[Records contained in a dataset]
--- START ---

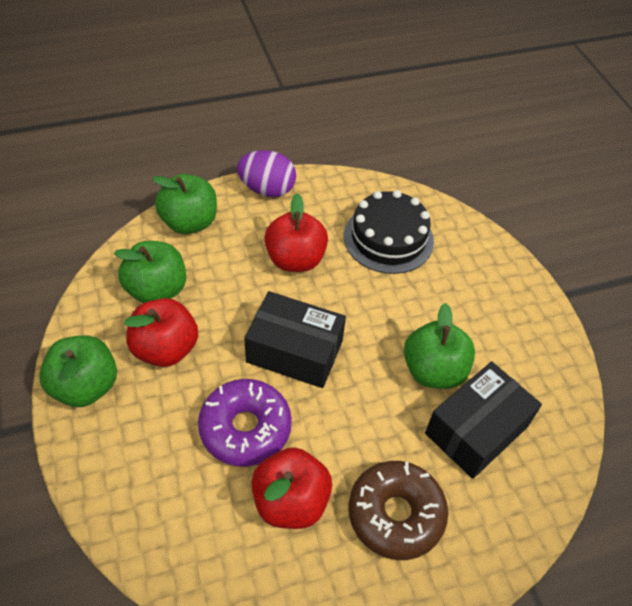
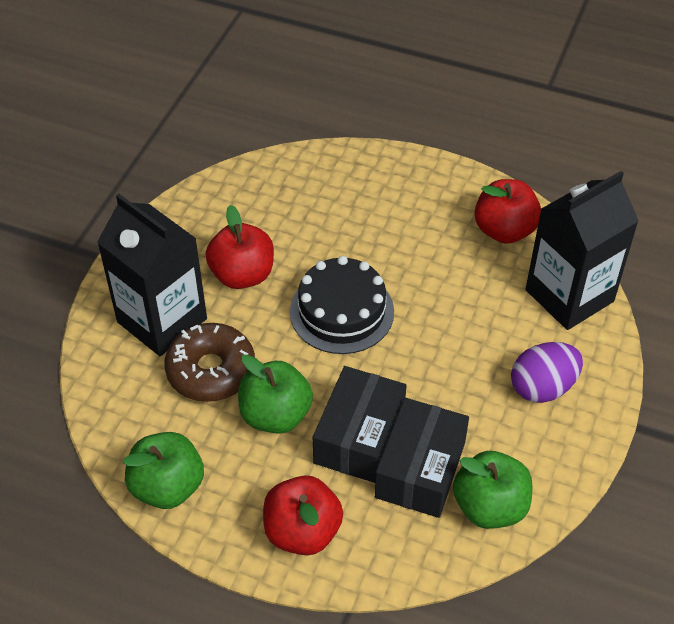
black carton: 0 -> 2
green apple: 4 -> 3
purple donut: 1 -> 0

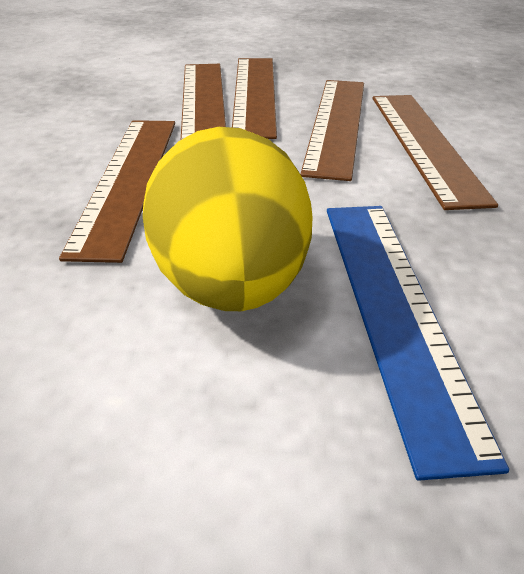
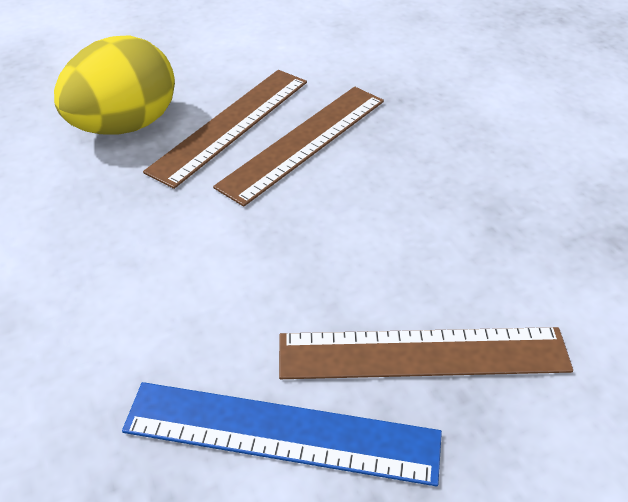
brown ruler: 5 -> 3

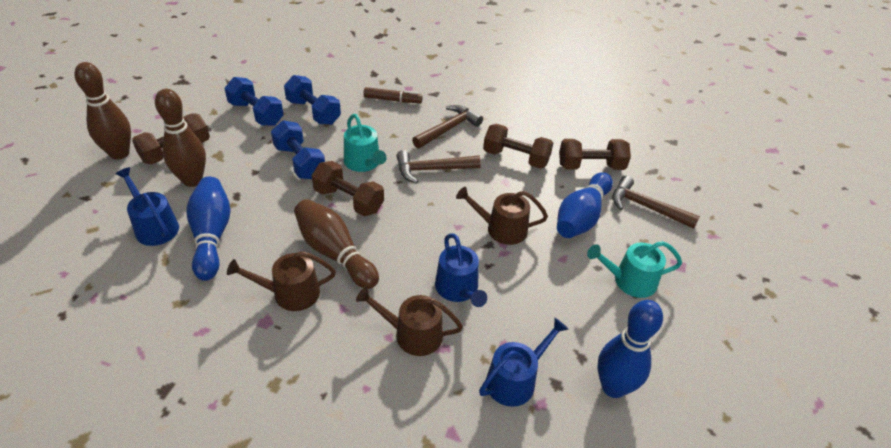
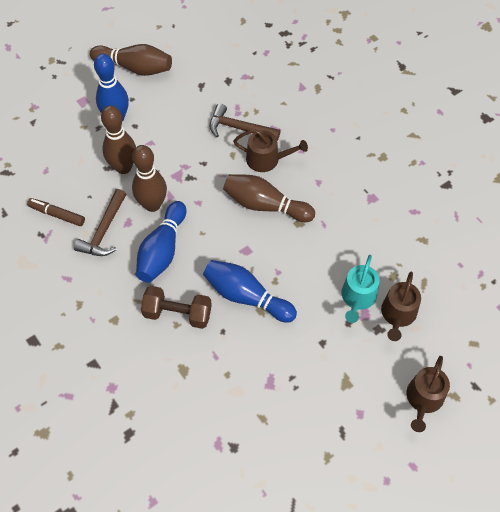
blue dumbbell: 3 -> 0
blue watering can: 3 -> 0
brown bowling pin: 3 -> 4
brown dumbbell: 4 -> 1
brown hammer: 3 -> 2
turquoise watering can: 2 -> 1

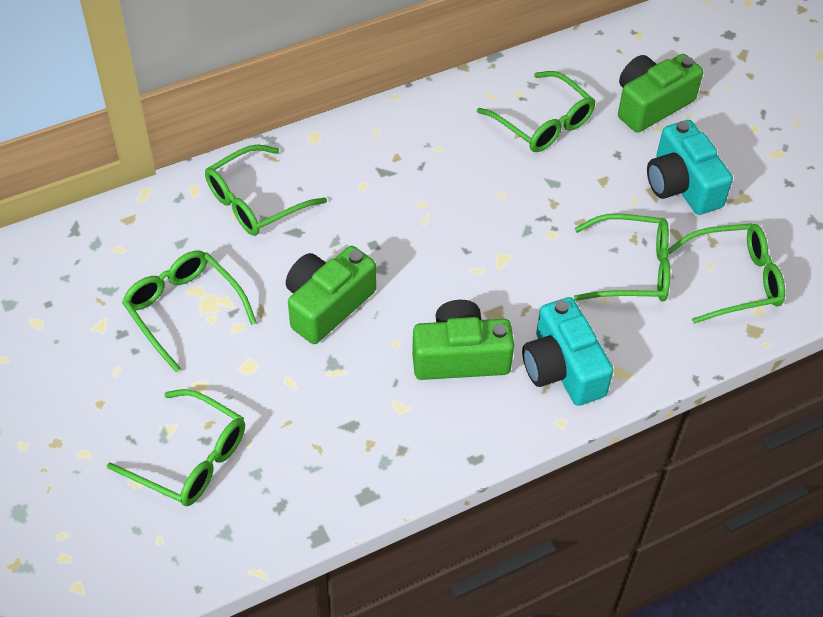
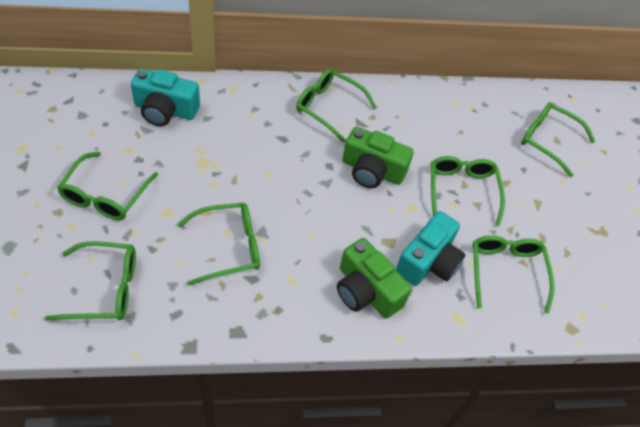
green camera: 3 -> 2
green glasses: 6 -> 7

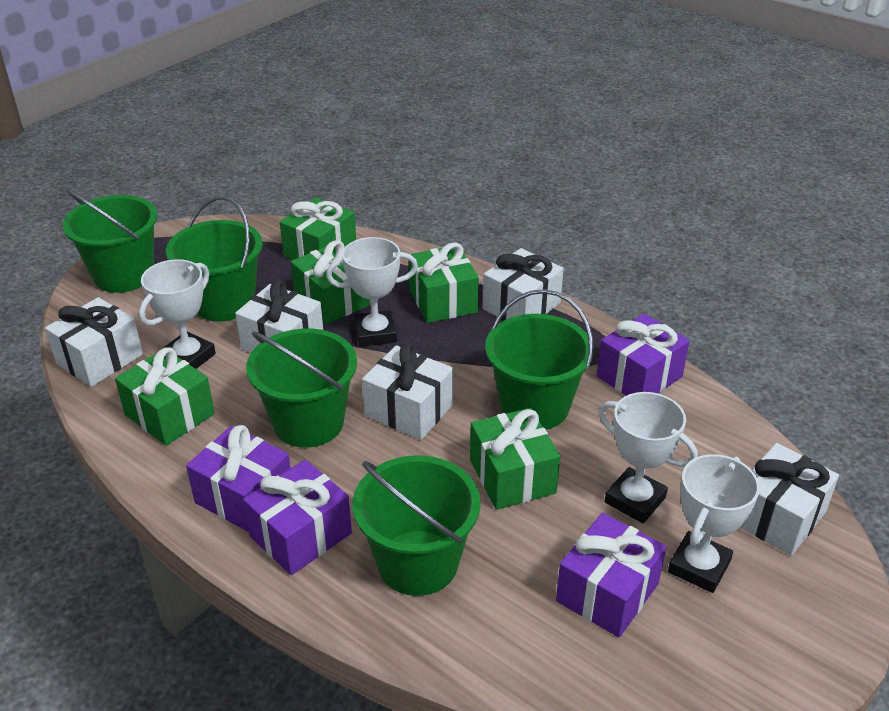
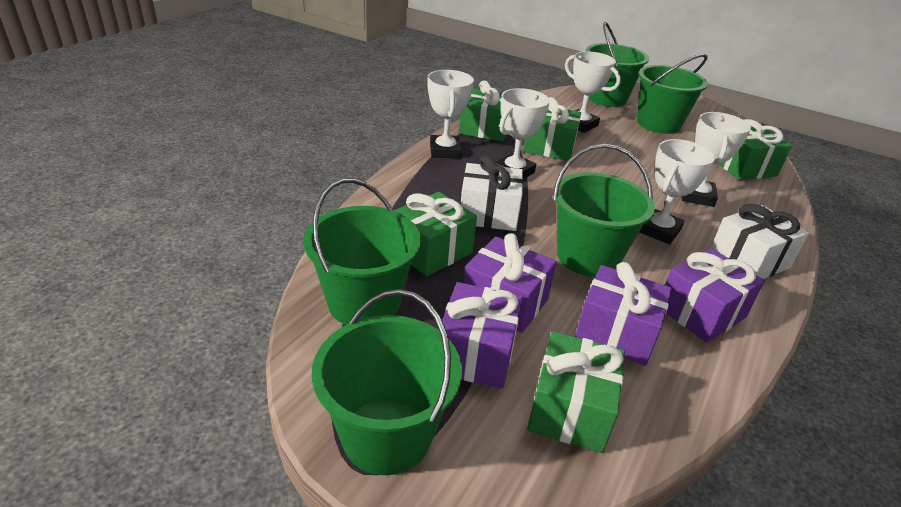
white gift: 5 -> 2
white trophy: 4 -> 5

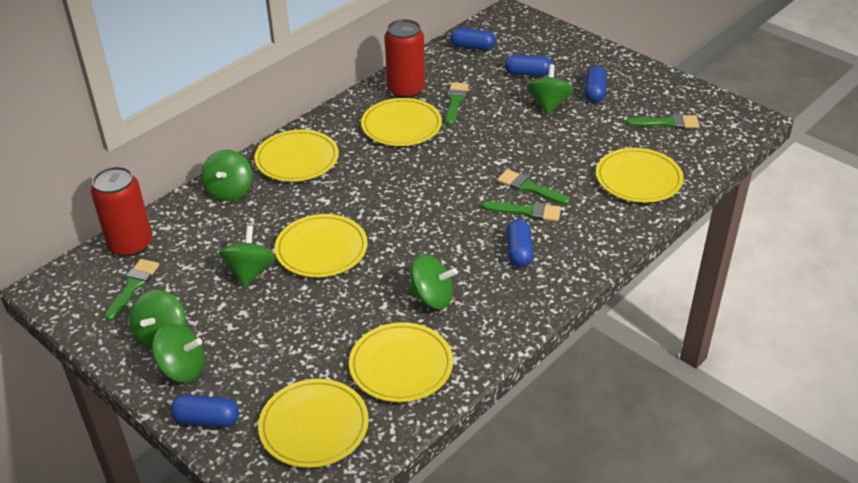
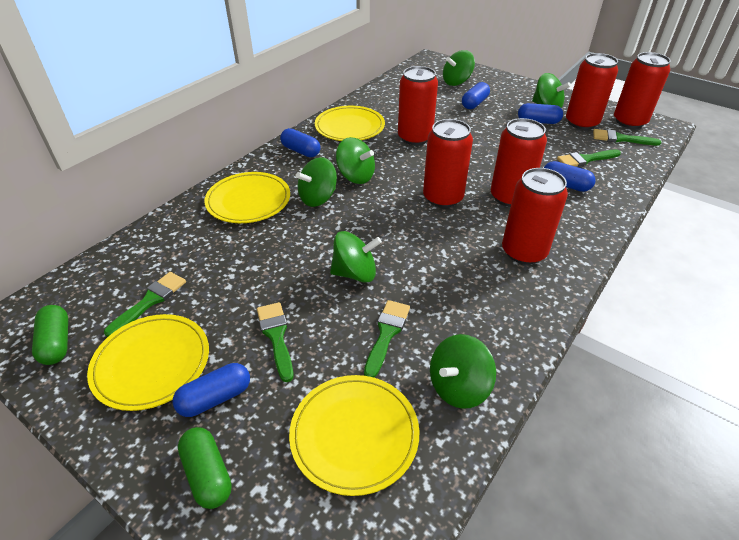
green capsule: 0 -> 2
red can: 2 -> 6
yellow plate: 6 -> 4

--- END ---

**Work item:**
Copy out all lines above that include the string "watering".

**Written response:**
blue watering can: 3 -> 0
turquoise watering can: 2 -> 1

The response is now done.